Your assignment:
Nothing but the lines from the one containing "R5: none -> 470k (BAT, CTL)" through the last line of the entries should appear in the output, each verbatim.

[Excerpts from a dataset]
⟨
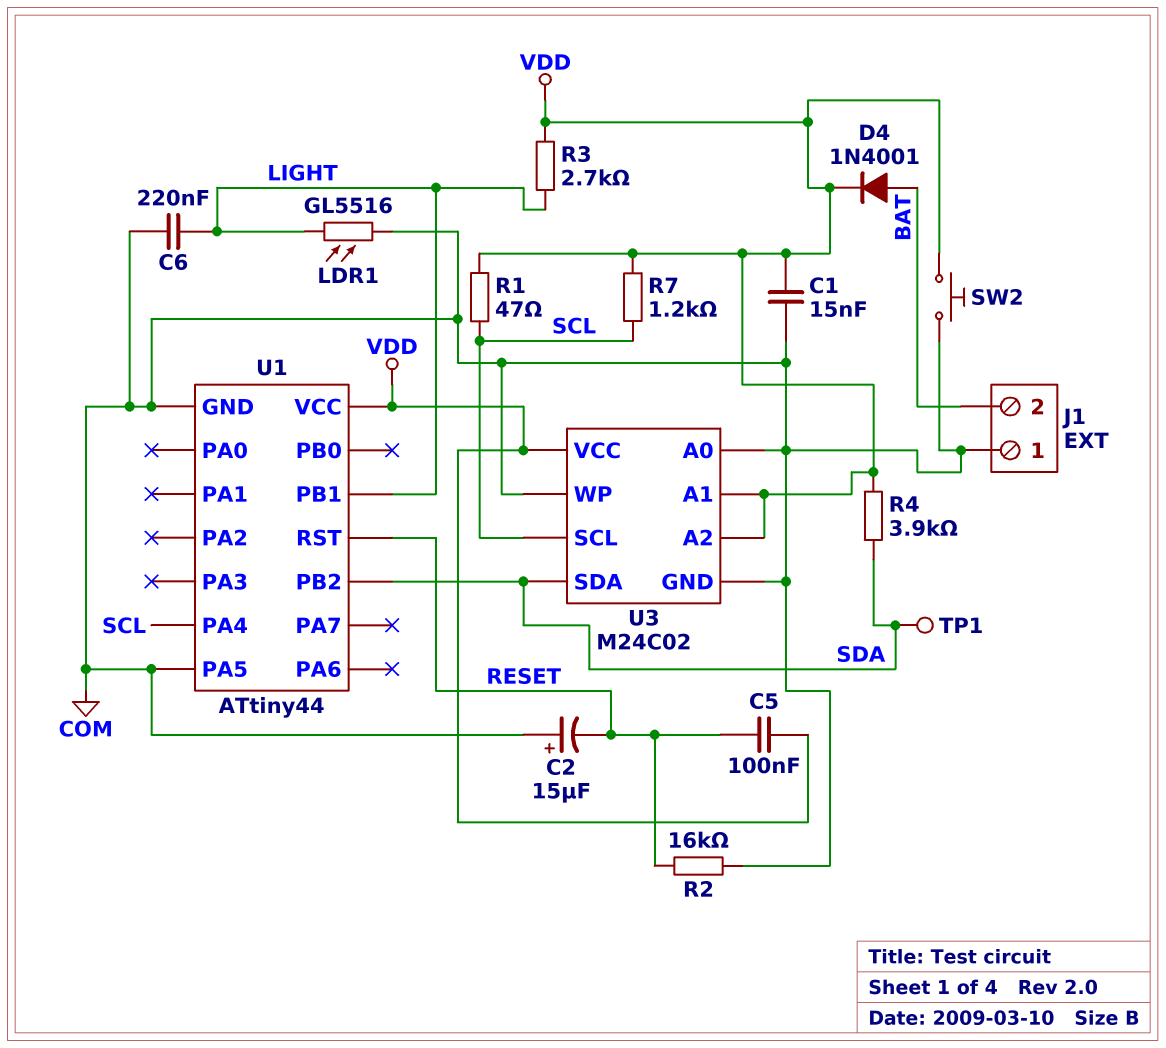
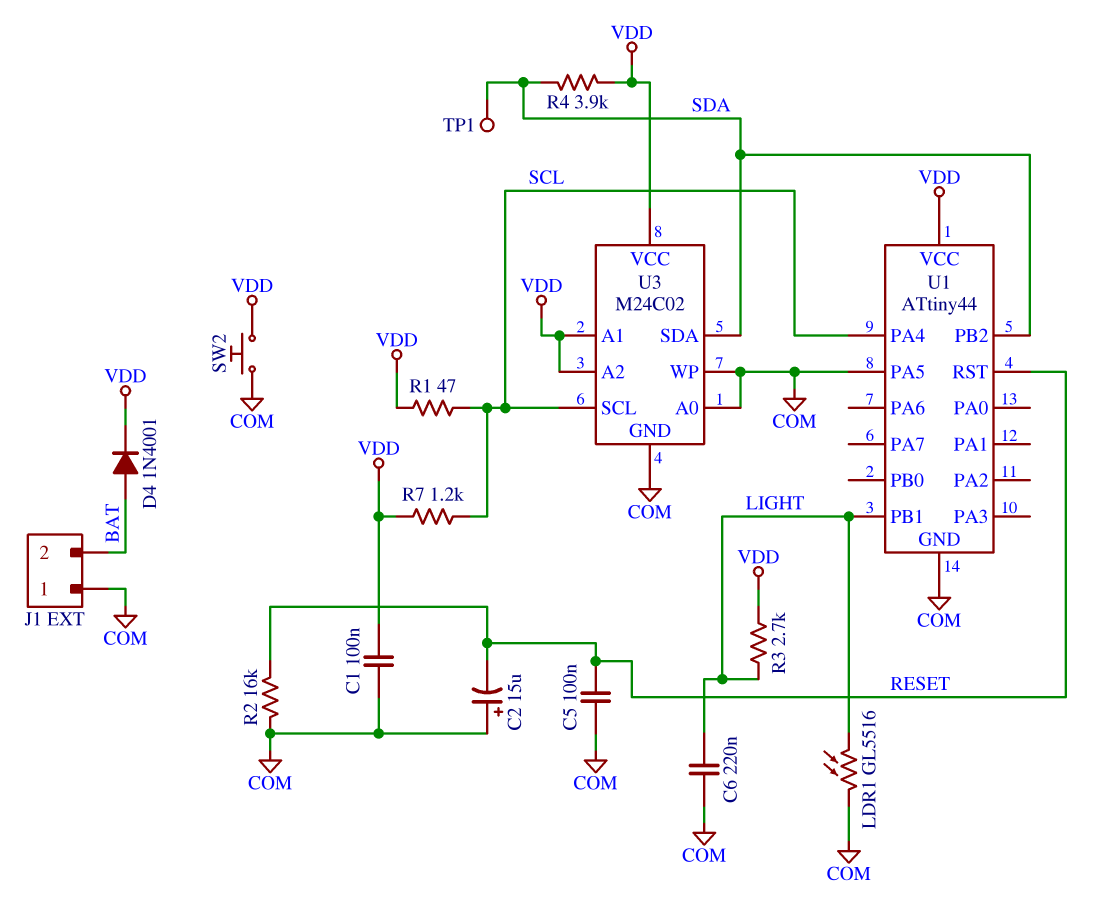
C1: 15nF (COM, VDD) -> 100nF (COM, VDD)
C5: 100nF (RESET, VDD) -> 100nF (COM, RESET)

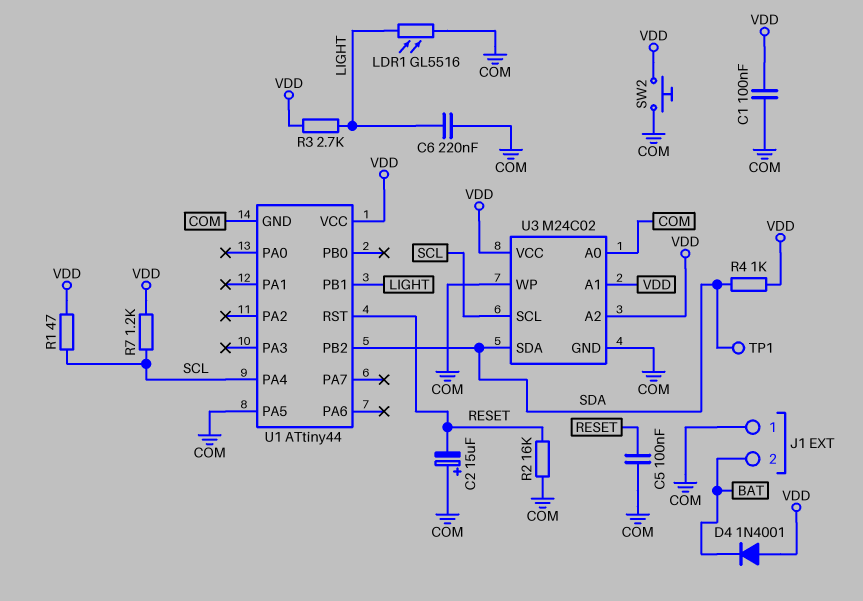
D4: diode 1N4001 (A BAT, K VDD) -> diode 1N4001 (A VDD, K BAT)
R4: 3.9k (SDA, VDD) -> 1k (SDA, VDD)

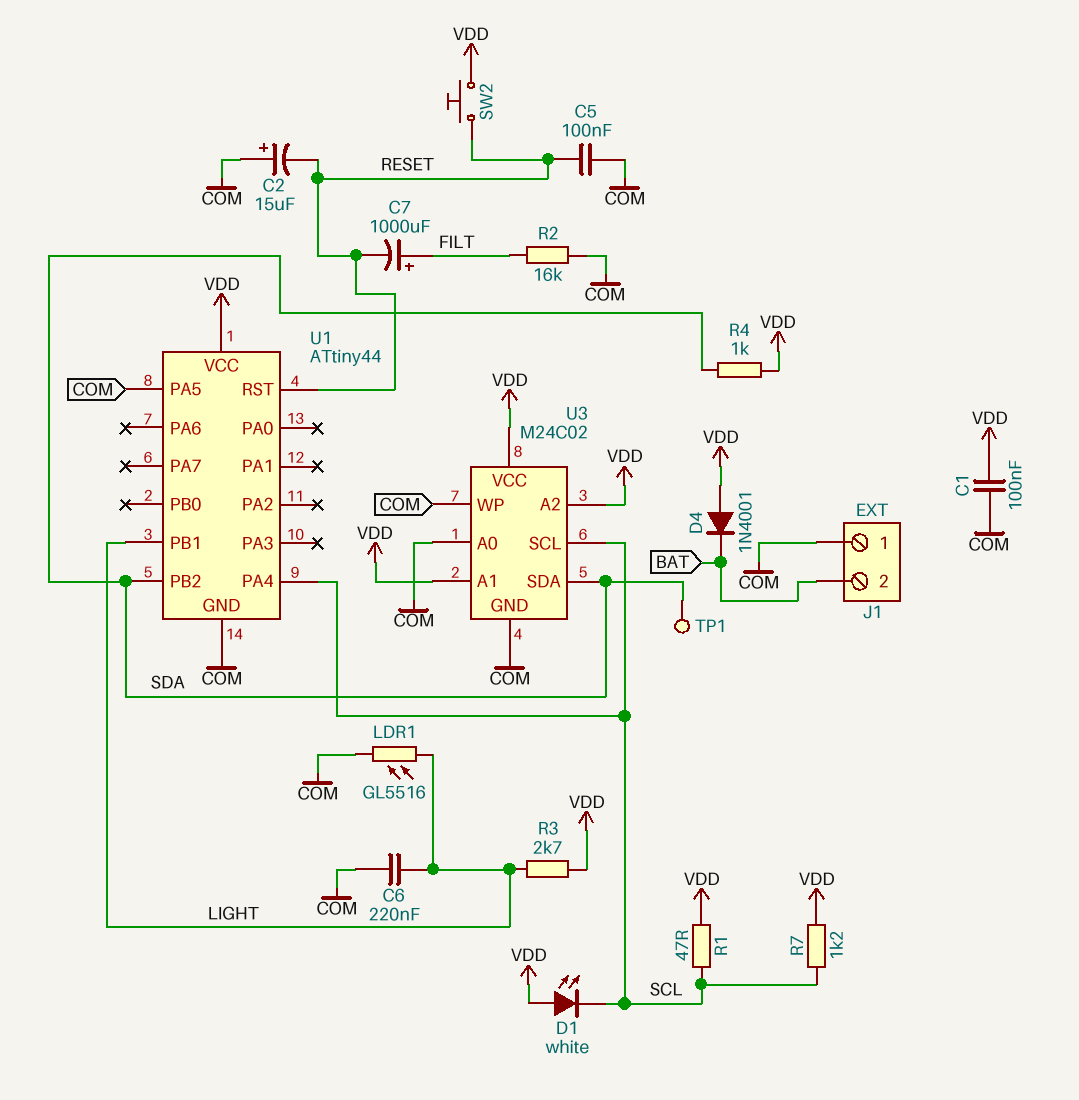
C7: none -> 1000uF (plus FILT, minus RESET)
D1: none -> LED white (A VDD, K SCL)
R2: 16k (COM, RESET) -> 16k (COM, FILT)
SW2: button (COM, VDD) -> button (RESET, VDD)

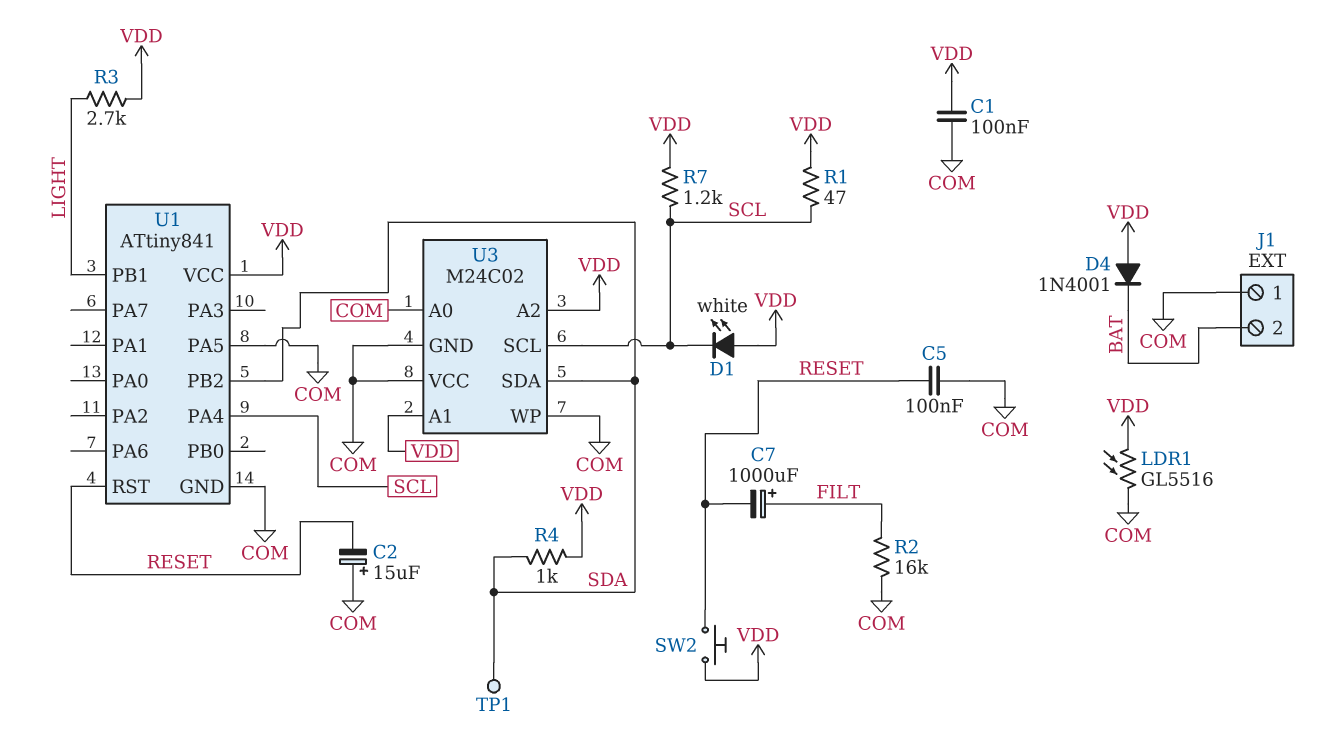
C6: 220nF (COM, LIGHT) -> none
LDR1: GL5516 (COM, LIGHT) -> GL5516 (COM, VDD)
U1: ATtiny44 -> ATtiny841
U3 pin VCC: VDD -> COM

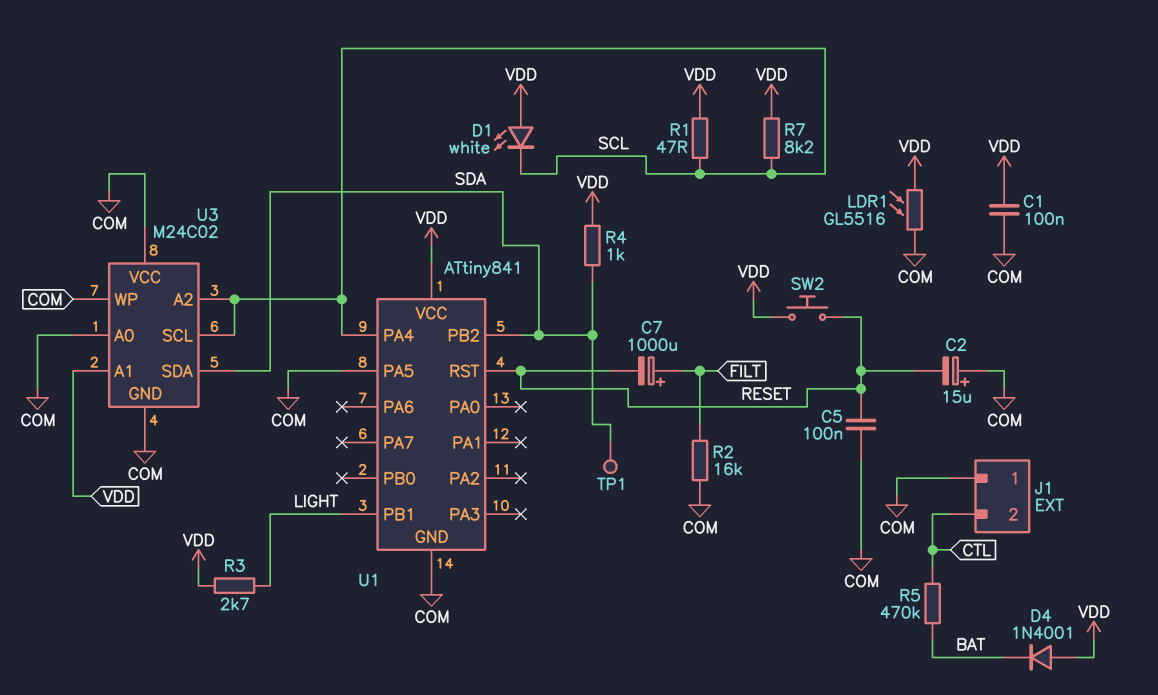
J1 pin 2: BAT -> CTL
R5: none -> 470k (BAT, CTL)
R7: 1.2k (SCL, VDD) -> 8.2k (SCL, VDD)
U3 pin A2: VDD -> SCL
⟩
Your solution:
R5: none -> 470k (BAT, CTL)
R7: 1.2k (SCL, VDD) -> 8.2k (SCL, VDD)
U3 pin A2: VDD -> SCL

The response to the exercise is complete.